(Source records)
BEGIN

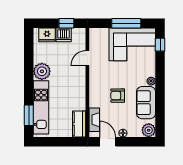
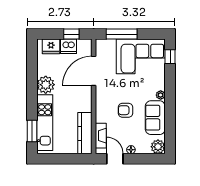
window: (126, 23) -> (122, 34), moved
door: (87, 58) -> (94, 71), width x1.88
kitchen counter: (79, 124) -> (85, 133), width x1.50

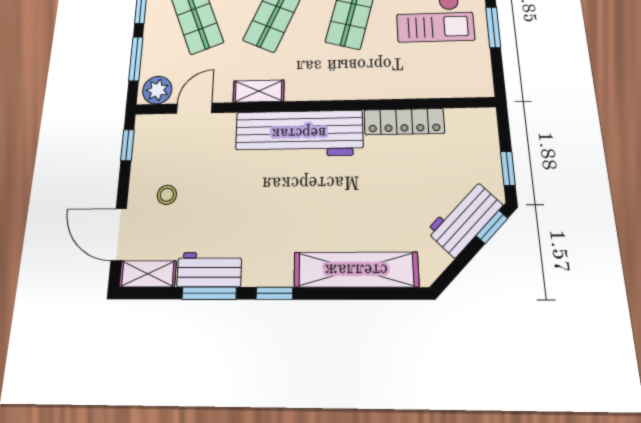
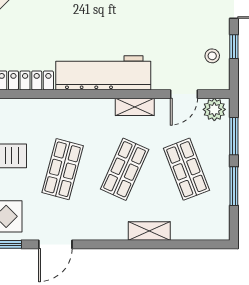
window: (127, 145) -> (234, 47), moved
stool: (167, 195) -> (212, 56), moved

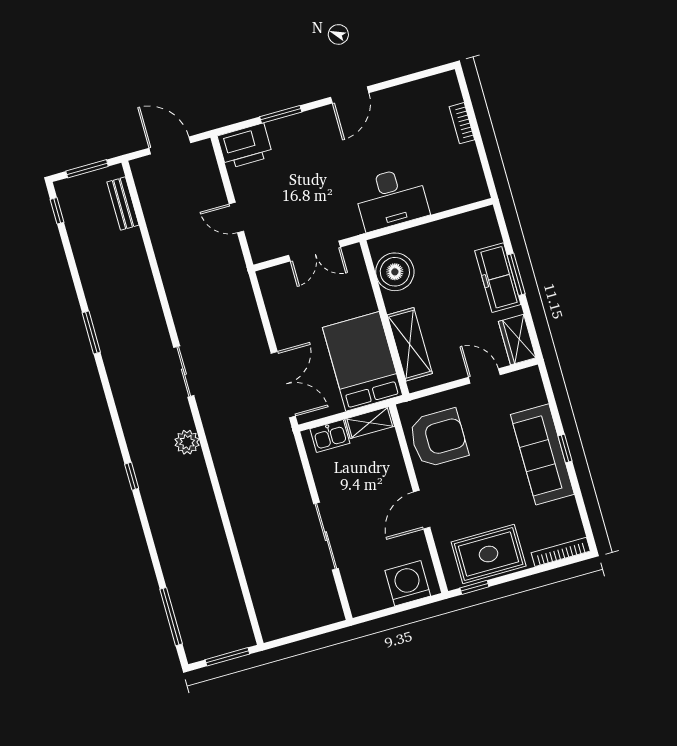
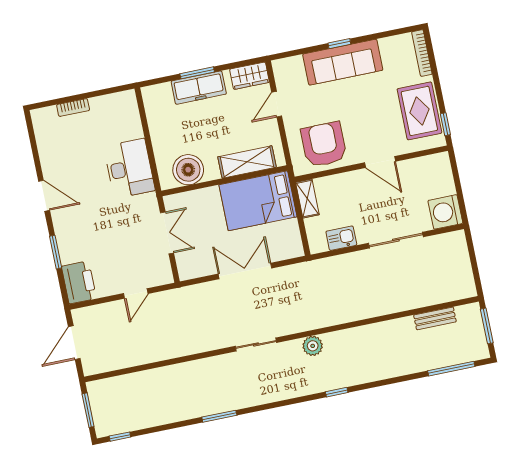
bench: (123, 204) -> (435, 318), moved
double door: (283, 385) -> (245, 271), moved
kitchen sink: (330, 436) -> (341, 238), moved, turned -90
washing machine: (408, 583) -> (445, 212), moved

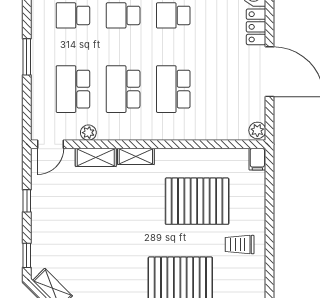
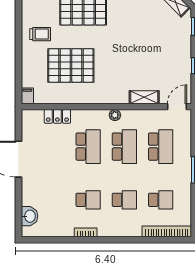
locker: (256, 27) -> (57, 116), moved, turned 90
plant: (257, 130) -> (27, 117), removed
plant: (88, 133) -> (115, 115), moved
shelving: (136, 156) -> (115, 98), removed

END

(What is needed):
List the lines of the records where "turned" occurs.

(Answer for this exercise):
kitchen sink: (330, 436) -> (341, 238), moved, turned -90
locker: (256, 27) -> (57, 116), moved, turned 90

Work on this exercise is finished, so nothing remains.